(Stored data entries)
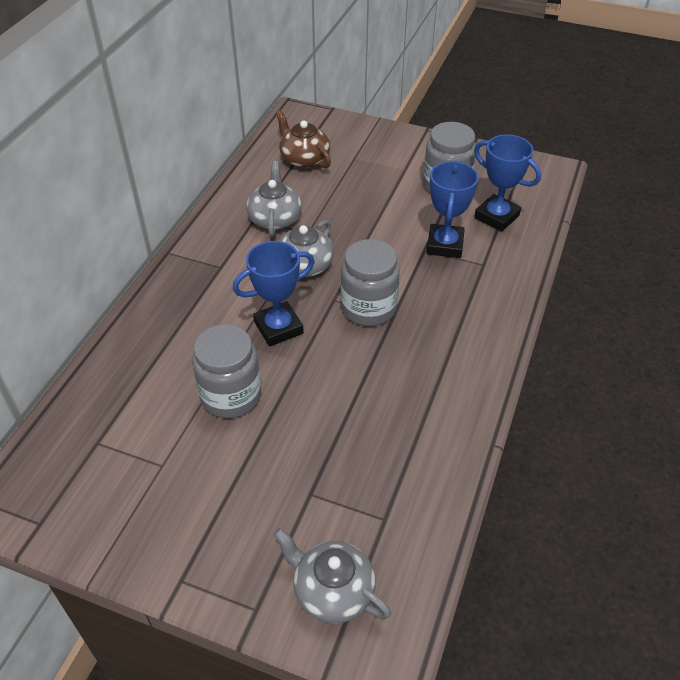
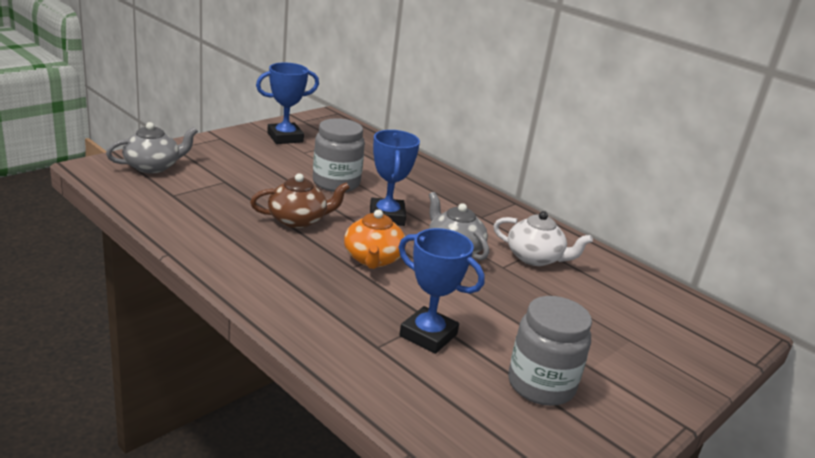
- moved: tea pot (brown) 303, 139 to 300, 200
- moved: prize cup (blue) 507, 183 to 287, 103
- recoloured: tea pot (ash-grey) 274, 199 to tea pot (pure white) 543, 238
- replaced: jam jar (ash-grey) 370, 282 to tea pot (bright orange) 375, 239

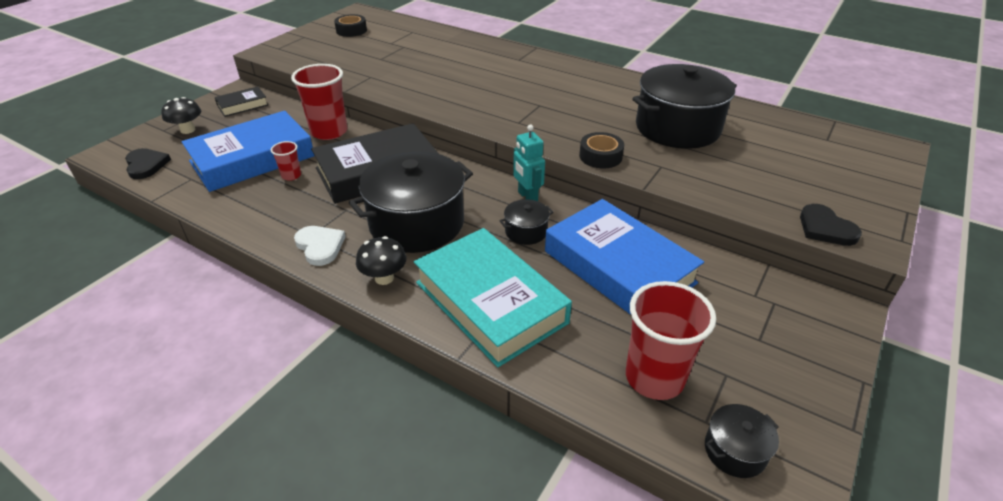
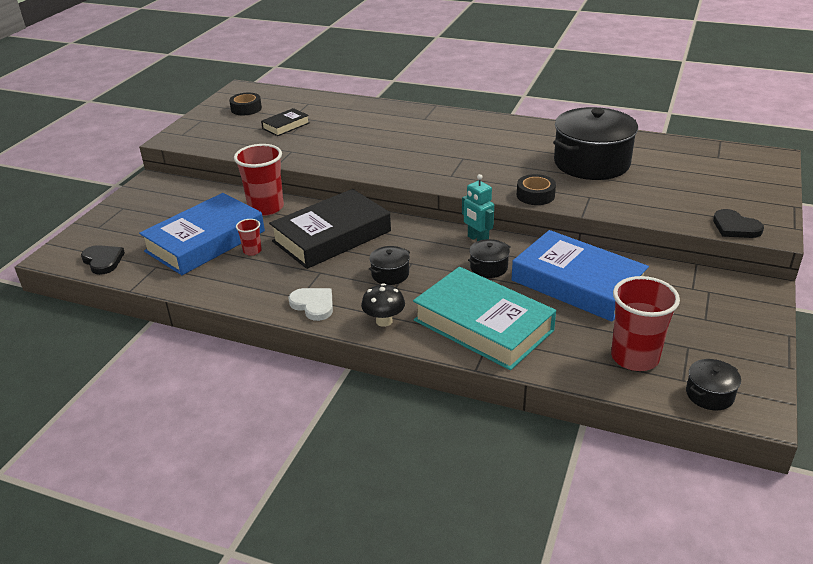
- moved: hardcover (jet-black) 241, 101 to 285, 122
- removed: fungus (jet-black) 181, 115
- resized: stockpot (jet-black) 411, 202 = 389, 265 x0.44

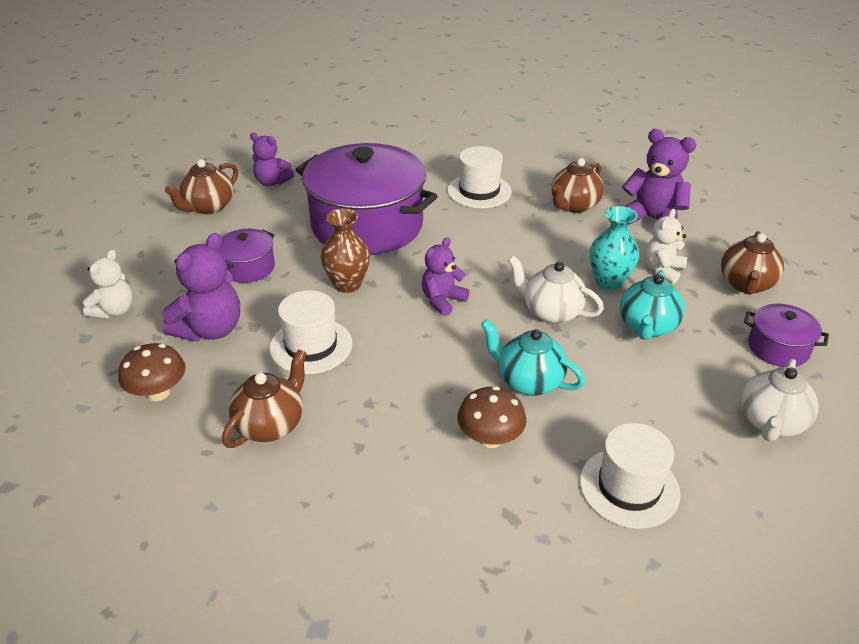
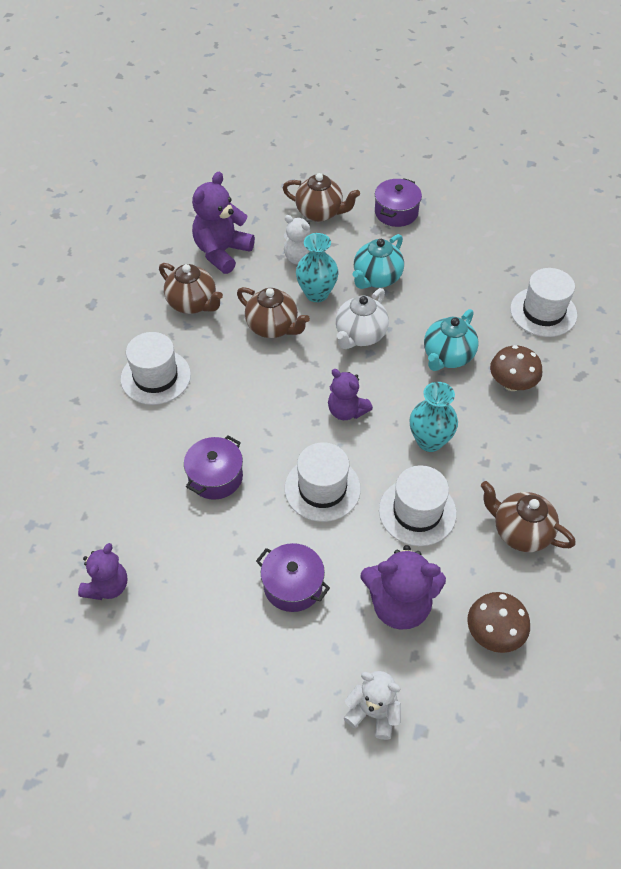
- resized: stockpot (purple) 366, 199 = 213, 467 x0.44
- moved: tea pot (brown) 201, 186 to 273, 312
- replaced: vase (brown) 345, 251 to top hat (pure white) 323, 482
- turned: teddy bear (purple) 201, 287 = 403, 587 150 degrees clockwise
- turned: tea pot (aqua) 652, 305 = 378, 261 105 degrees clockwise
- removed: tea pot (pure white) 780, 400
- added: vase (aqua) 434, 417

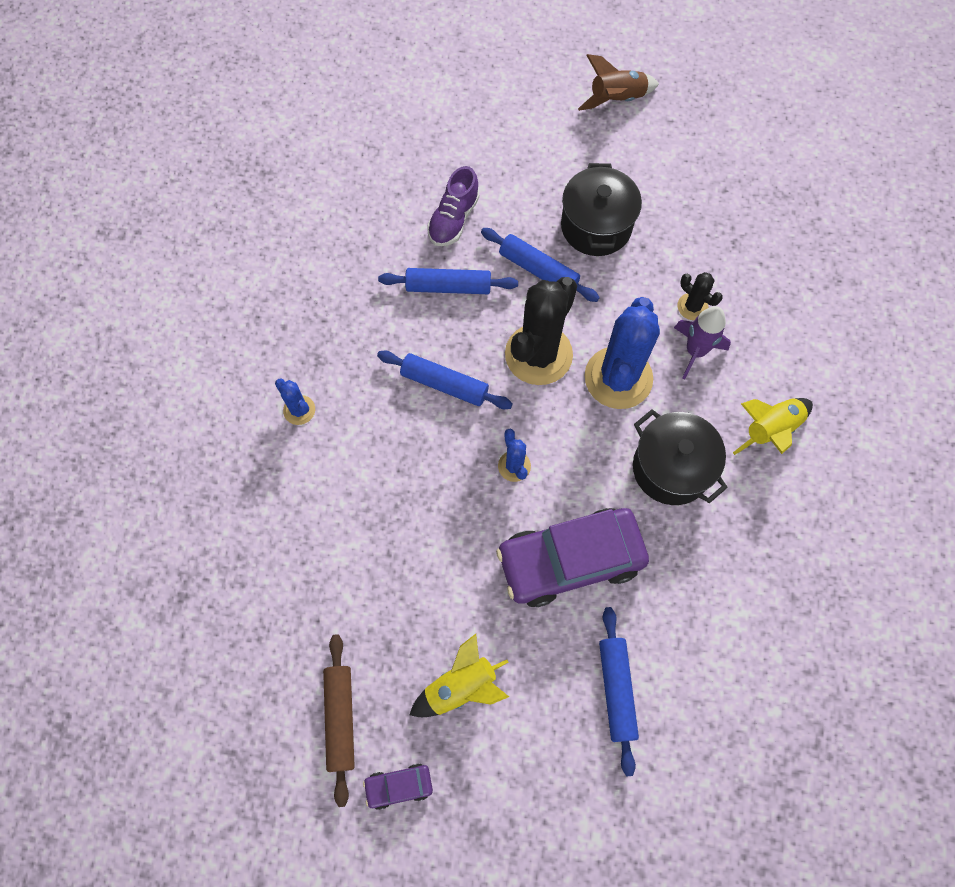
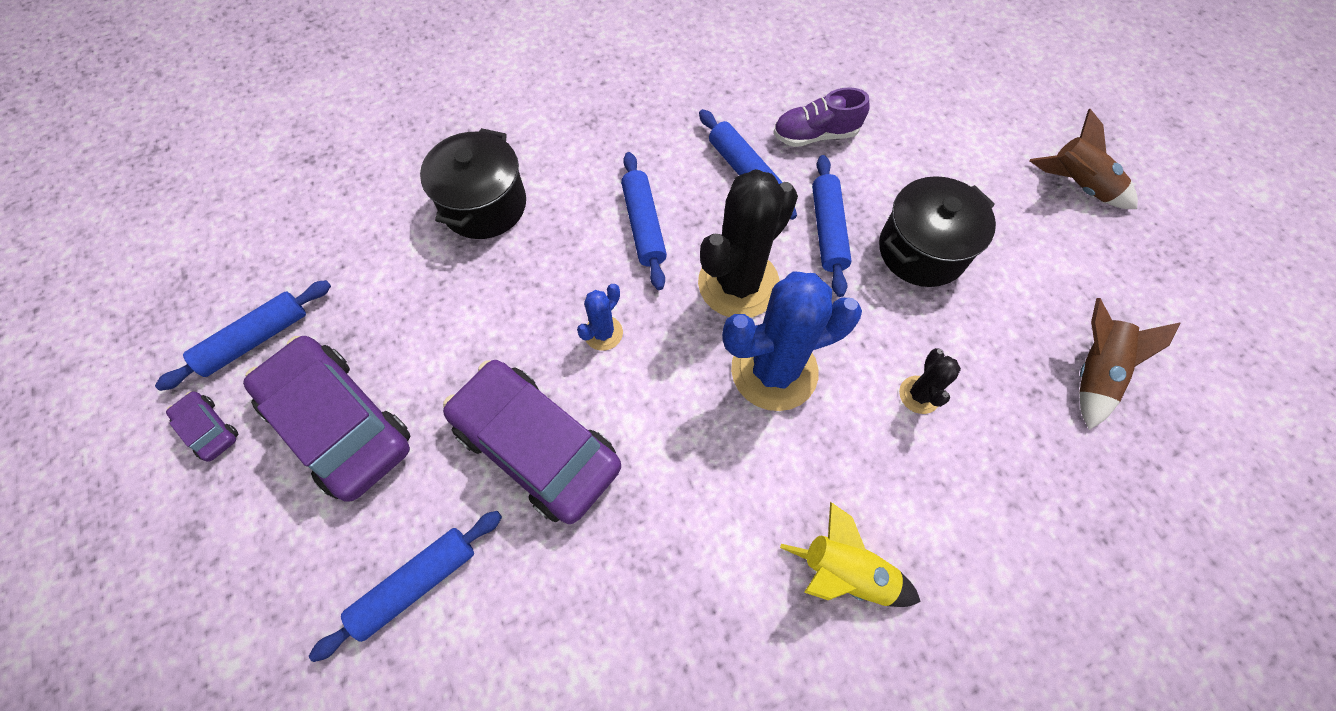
- turned: saguaro cactus (jet-black) 541, 331 = 748, 243 45 degrees counterclockwise
- removed: rocket (purple) 702, 342
- removed: saguaro cactus (blue) 295, 402
- moved: stockpot (jet-black) 680, 457 to 473, 183
- recoloured: rolling pin (brown) 339, 720 to rolling pin (blue) 243, 335
- replaced: rocket (golden) 459, 675 to toy car (purple) 327, 419
- added: rocket (brown) 1130, 364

→ **What you have to do**
Using the data above, which lines fall from the one with "- moved: hardcover" through the one with "- removed: saguaro cactus (blue) 295, 402"? Repeat them exactly, ends included, minus any pictures.

→ **Response area**
- moved: hardcover (jet-black) 241, 101 to 285, 122
- removed: fungus (jet-black) 181, 115
- resized: stockpot (jet-black) 411, 202 = 389, 265 x0.44

- resized: stockpot (purple) 366, 199 = 213, 467 x0.44
- moved: tea pot (brown) 201, 186 to 273, 312
- replaced: vase (brown) 345, 251 to top hat (pure white) 323, 482
- turned: teddy bear (purple) 201, 287 = 403, 587 150 degrees clockwise
- turned: tea pot (aqua) 652, 305 = 378, 261 105 degrees clockwise
- removed: tea pot (pure white) 780, 400
- added: vase (aqua) 434, 417

- turned: saguaro cactus (jet-black) 541, 331 = 748, 243 45 degrees counterclockwise
- removed: rocket (purple) 702, 342
- removed: saguaro cactus (blue) 295, 402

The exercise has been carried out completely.